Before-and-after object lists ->
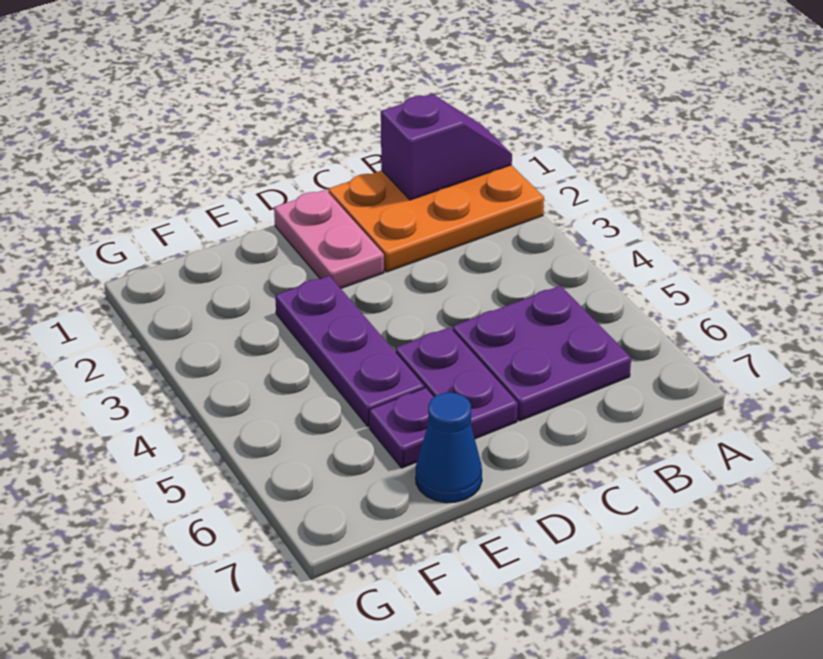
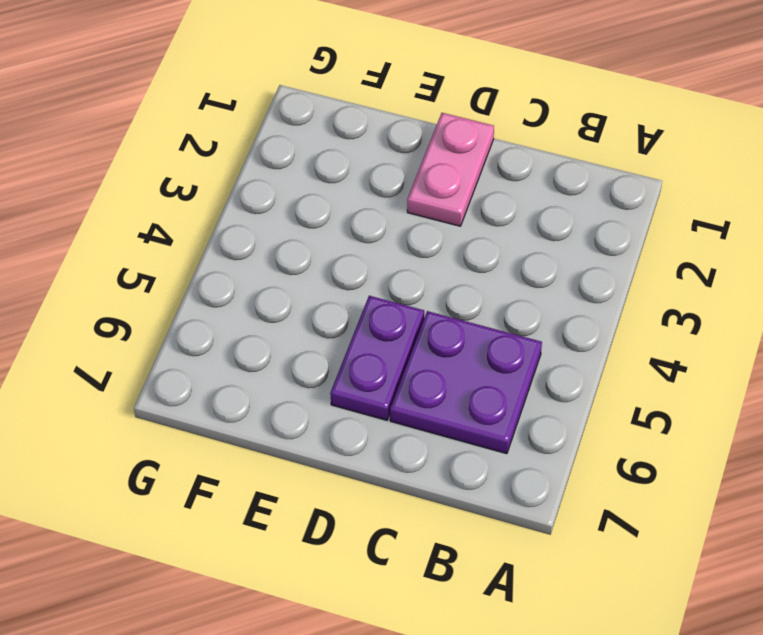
none -> orange plate A1:C2 level 1
none -> purple plate E3:E5 level 1

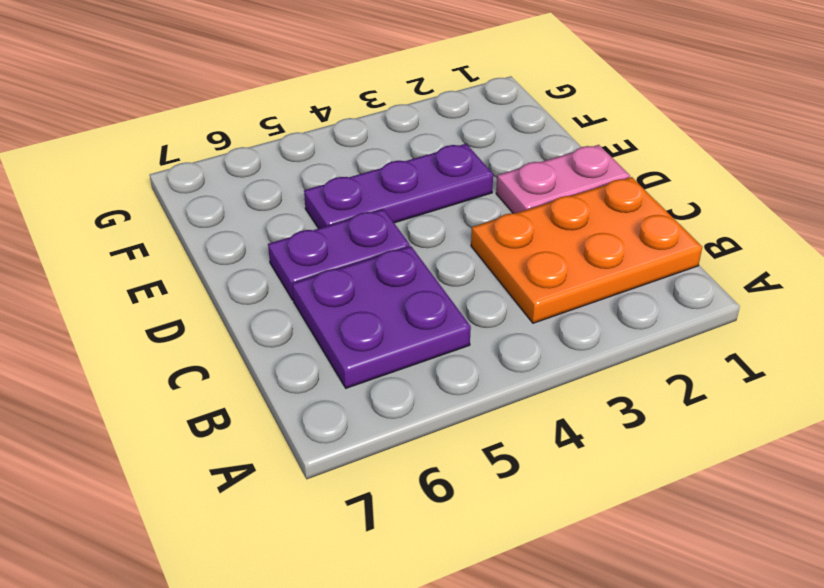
orange plate B1:C3 level 1 -> orange plate A1:C2 level 1
none -> purple plate E6 level 1
none -> blue cone E7 level 1

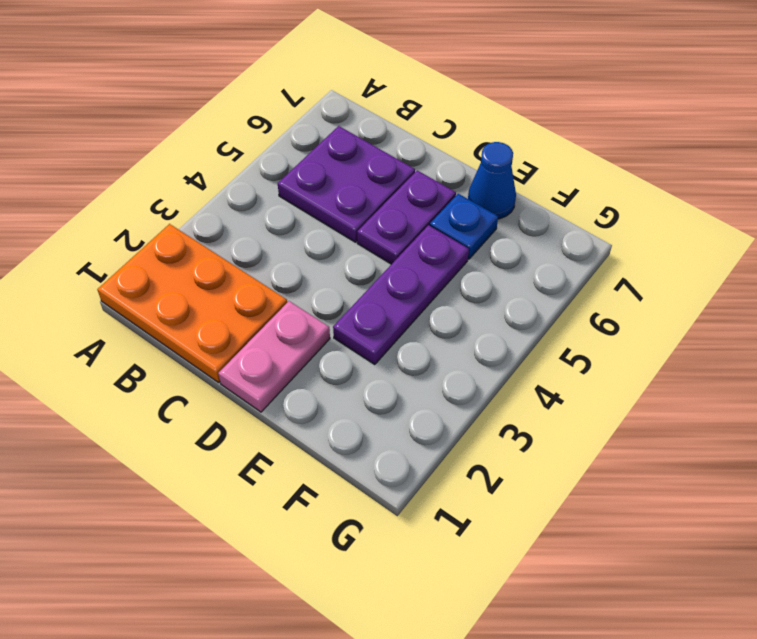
blue plate E6 level 1 -> purple plate E6 level 1
none -> purple slope A1:B1 level 2 top B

How to complete this task -> Omit all images when repeating the data above exactly.

Reply ->
none -> orange plate A1:C2 level 1
none -> purple plate E3:E5 level 1

orange plate B1:C3 level 1 -> orange plate A1:C2 level 1
none -> purple plate E6 level 1
none -> blue cone E7 level 1

blue plate E6 level 1 -> purple plate E6 level 1
none -> purple slope A1:B1 level 2 top B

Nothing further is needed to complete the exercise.